Material to process:
****************************************
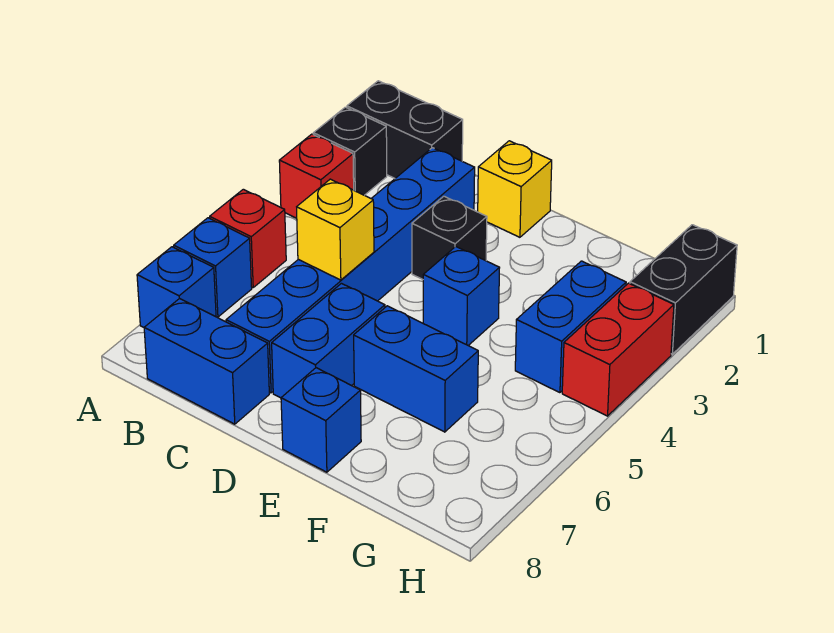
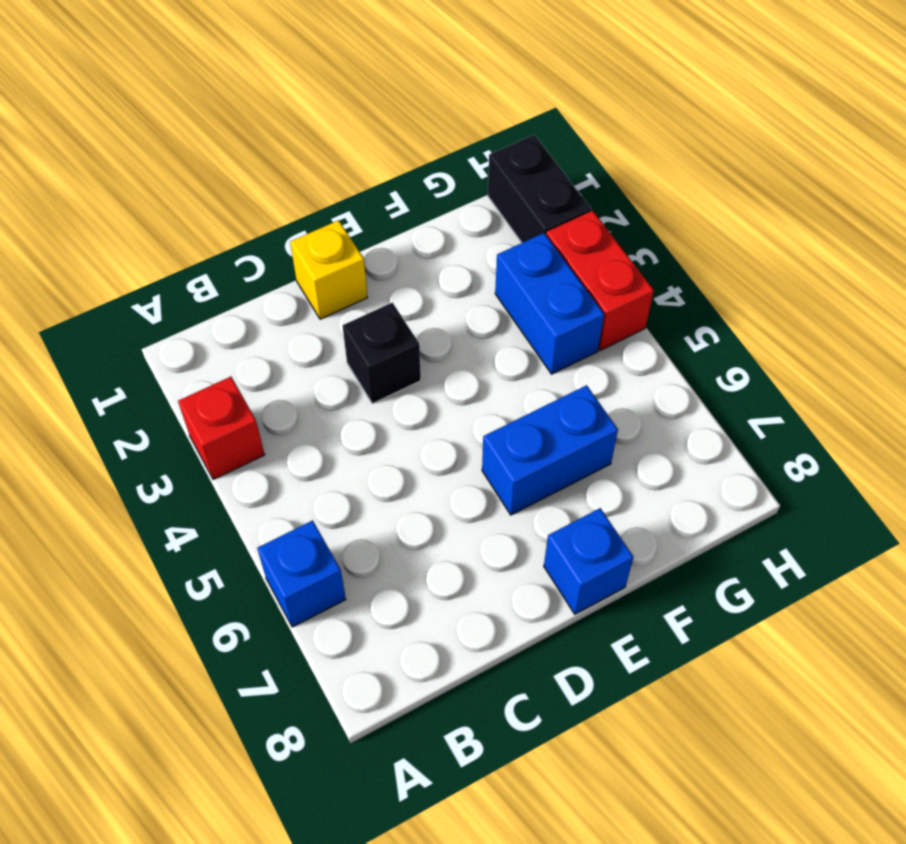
none -> black brick A1:B1 level 1
none -> black brick A2 level 1
none -> red brick A5 level 1

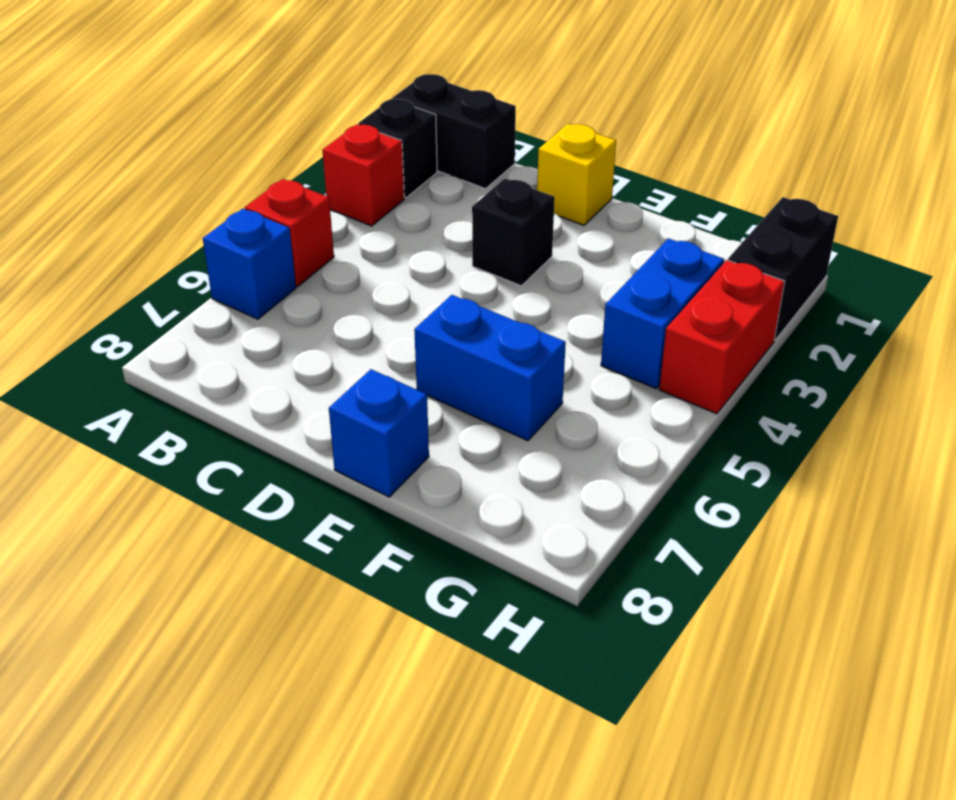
none -> blue brick A7 level 1
none -> blue brick B8:C8 level 1
none -> blue brick C2:C7 level 1

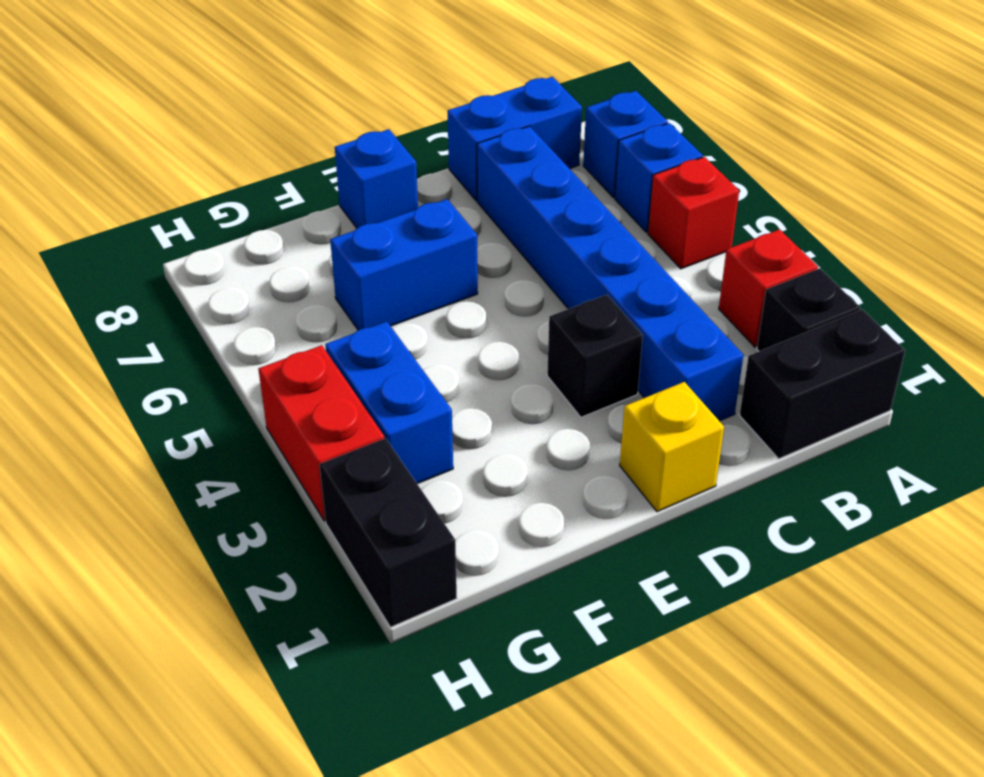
none -> blue brick D6:D7 level 1
none -> blue brick E4 level 1
none -> yellow brick C5 level 2

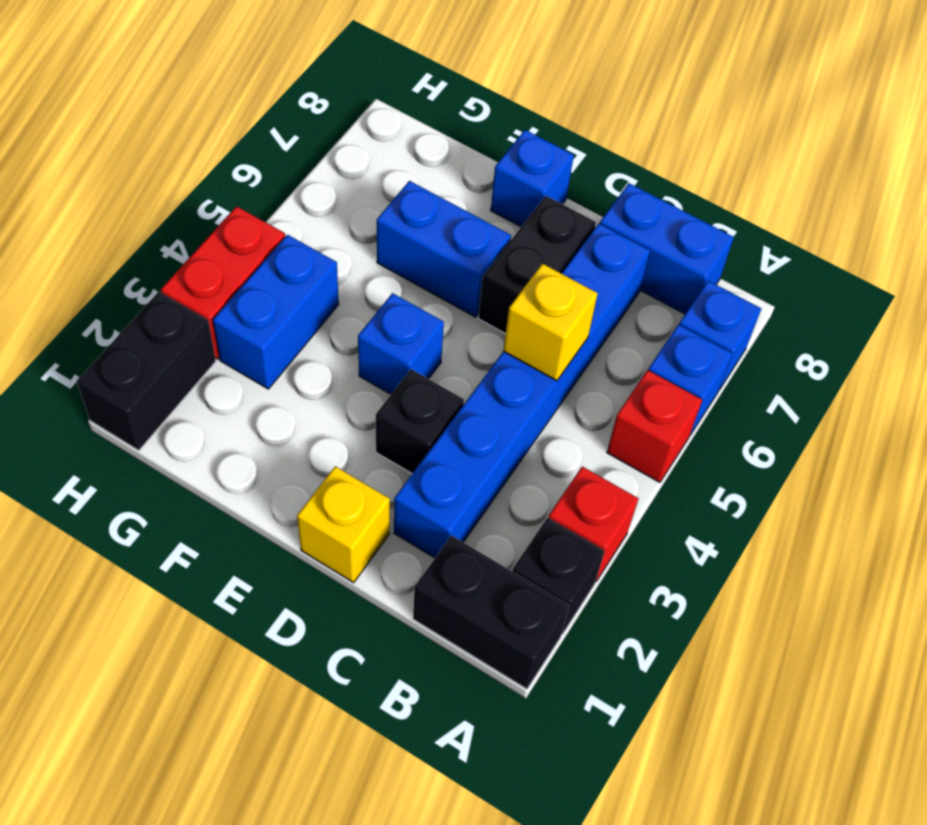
black brick D6:D7 level 1 -> blue brick D6:D7 level 1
****************************************
Problem: Repeat each line of the listing word for word, from the first through the line that contains "none -> blue brick E4 level 1". Any picture stays out.

Solution to the exercise:
none -> black brick A1:B1 level 1
none -> black brick A2 level 1
none -> red brick A5 level 1

none -> blue brick A7 level 1
none -> blue brick B8:C8 level 1
none -> blue brick C2:C7 level 1

none -> blue brick D6:D7 level 1
none -> blue brick E4 level 1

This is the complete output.